■ **TASK DIRECTIONS**
Once you reach the line with "orange rolling pin: 0 -> 2" below, copy each line exactly, stopping after the line with "yellow shoe: 1 -> 2", and skip any pictures.

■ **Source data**
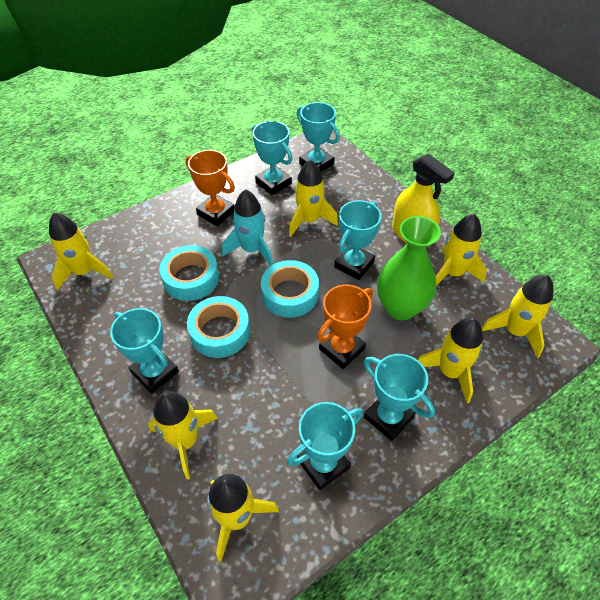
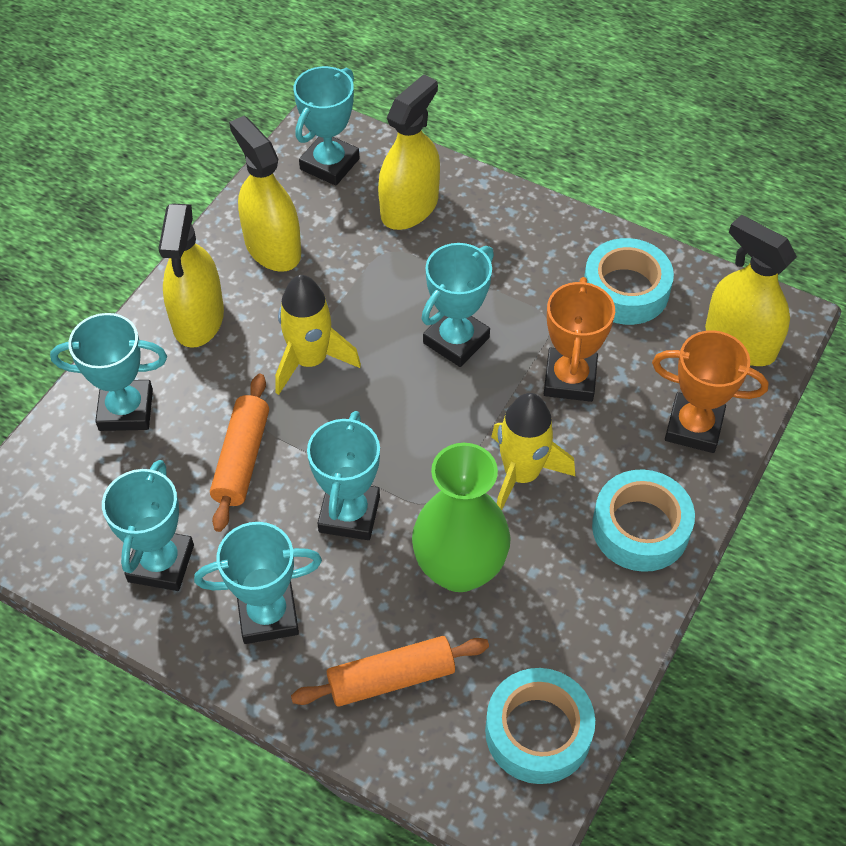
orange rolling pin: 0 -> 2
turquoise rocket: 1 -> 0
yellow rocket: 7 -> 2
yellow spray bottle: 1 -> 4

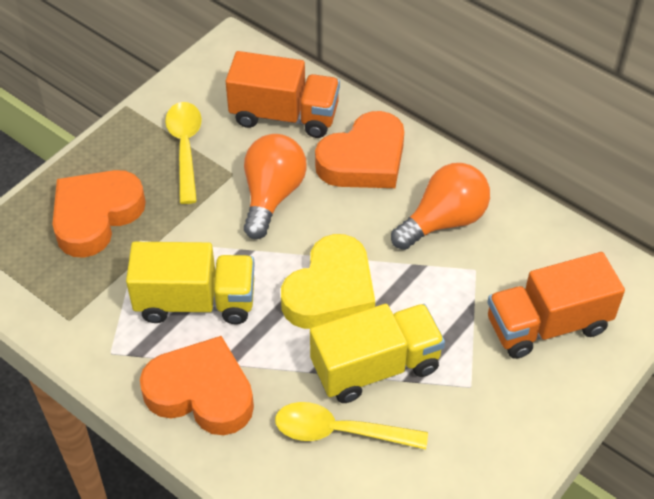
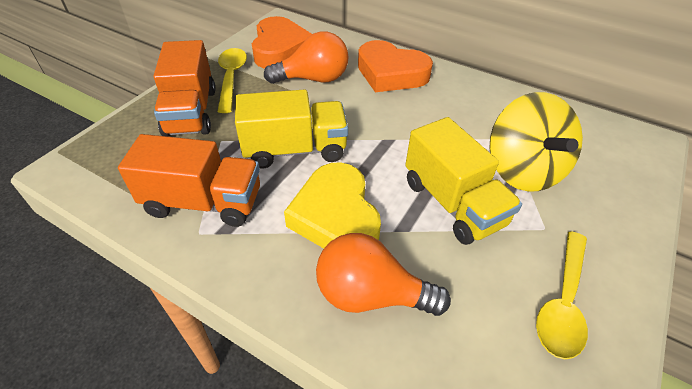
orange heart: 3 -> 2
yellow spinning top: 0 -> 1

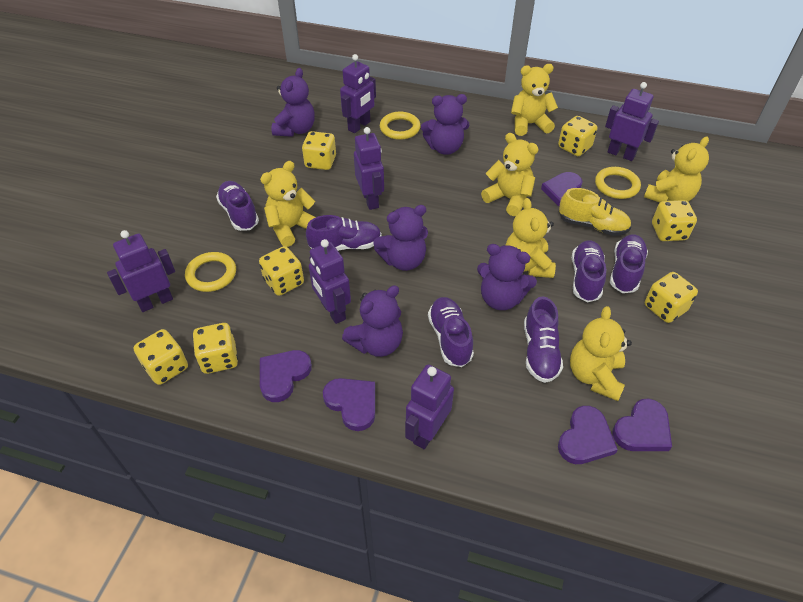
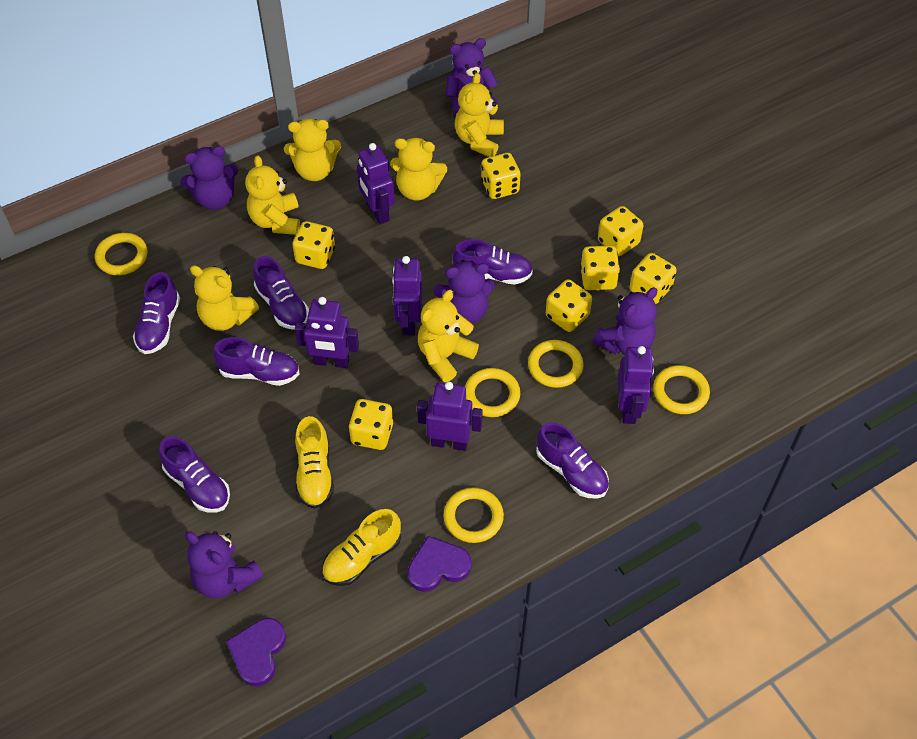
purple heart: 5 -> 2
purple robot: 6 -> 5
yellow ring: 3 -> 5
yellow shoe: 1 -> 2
...
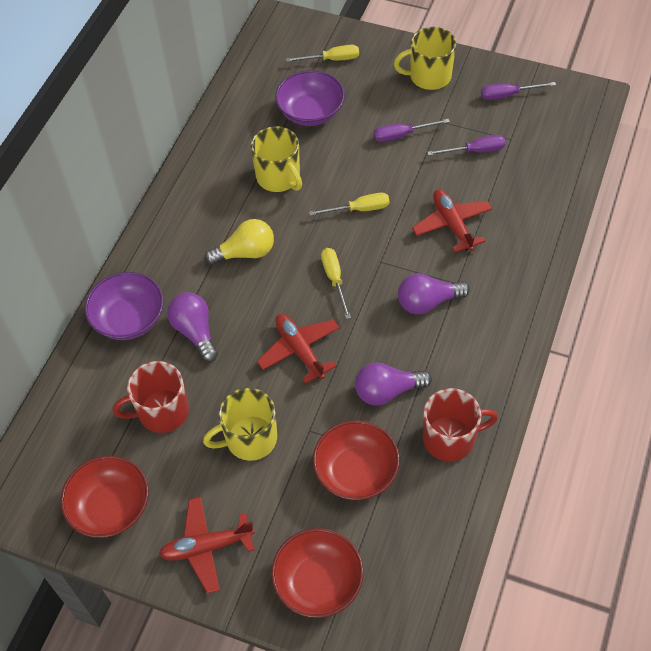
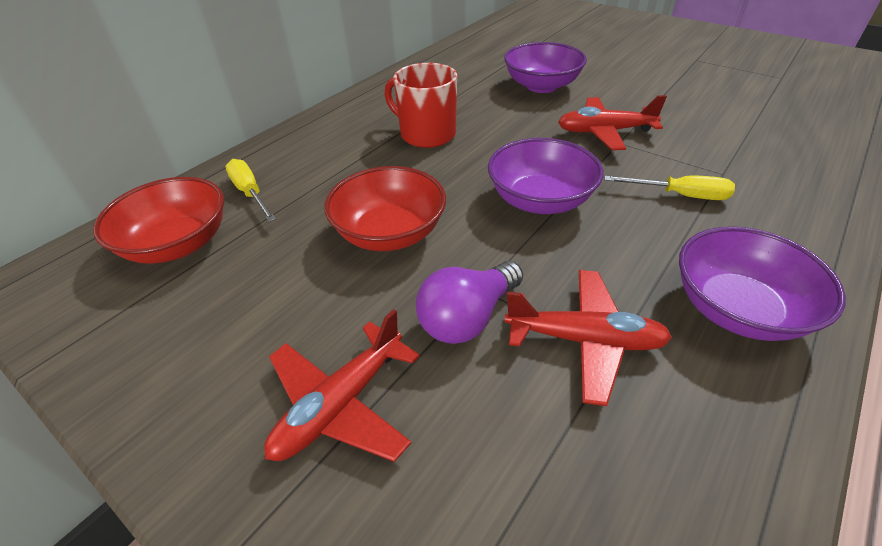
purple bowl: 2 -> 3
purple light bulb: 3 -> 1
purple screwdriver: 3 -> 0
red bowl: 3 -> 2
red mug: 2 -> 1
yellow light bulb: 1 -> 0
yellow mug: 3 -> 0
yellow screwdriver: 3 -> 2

■ **OUTPUT**
orange rolling pin: 0 -> 2
turquoise rocket: 1 -> 0
yellow rocket: 7 -> 2
yellow spray bottle: 1 -> 4

orange heart: 3 -> 2
yellow spinning top: 0 -> 1

purple heart: 5 -> 2
purple robot: 6 -> 5
yellow ring: 3 -> 5
yellow shoe: 1 -> 2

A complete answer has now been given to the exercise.